_Records for processing_.

★ ★ ★ ★ ★ ★ ★

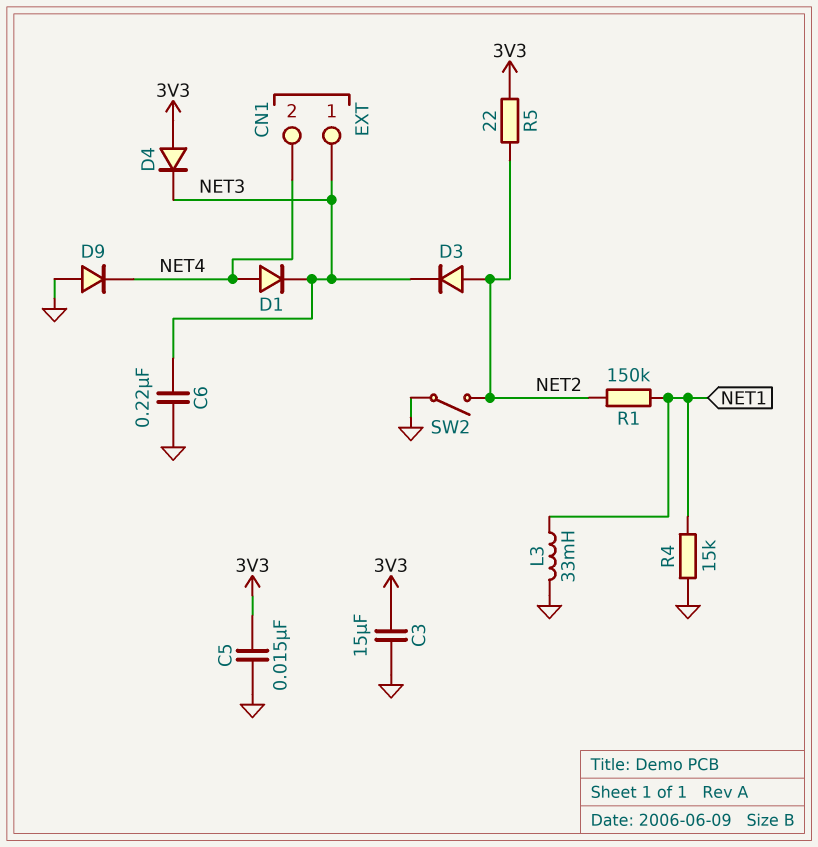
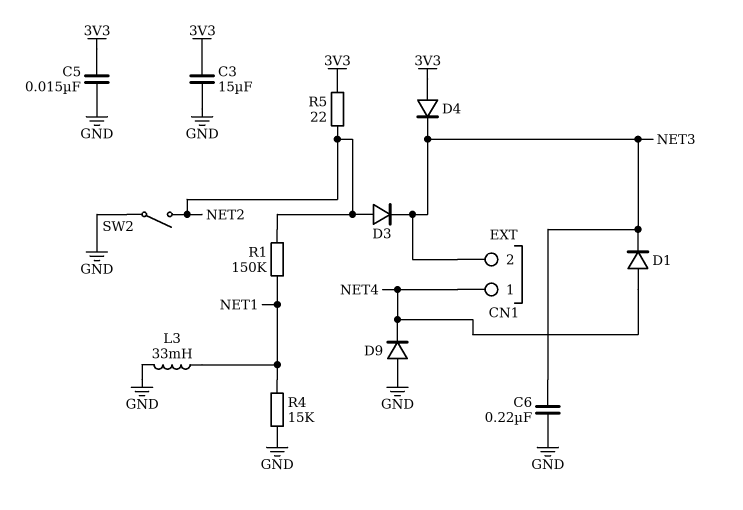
CN1 pin 1: NET3 -> NET4
CN1 pin 2: NET4 -> NET3

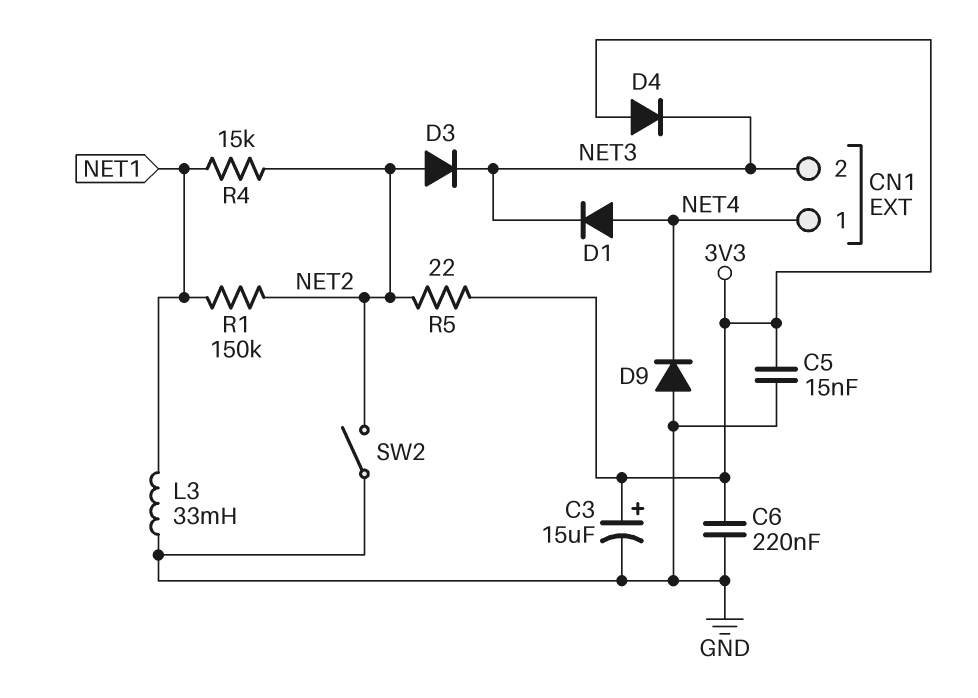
C3: 15uF (3V3, GND) -> 15uF (plus 3V3, minus GND)
C6: 220nF (GND, NET3) -> 220nF (3V3, GND)
R4: 15k (GND, NET1) -> 15k (NET1, NET2)

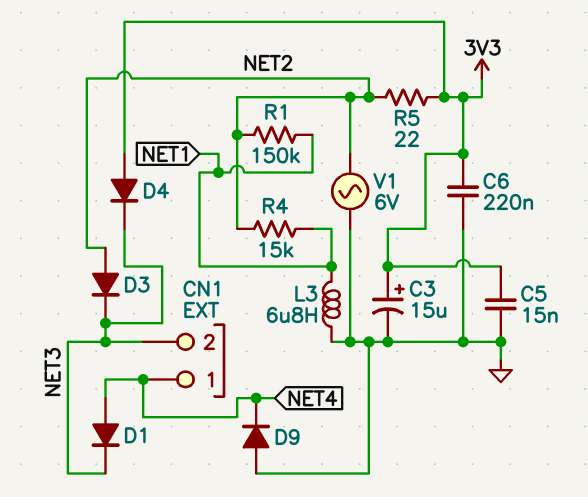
L3: 33mH (GND, NET1) -> 6.8uH (GND, NET1)
SW2: switch (GND, NET2) -> none
V1: none -> AC 6V (GND, NET2)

★ ★ ★ ★ ★ ★ ★

_Action item_.
Show each line in the data where the string "none" appears.

_Result of the task_.
SW2: switch (GND, NET2) -> none
V1: none -> AC 6V (GND, NET2)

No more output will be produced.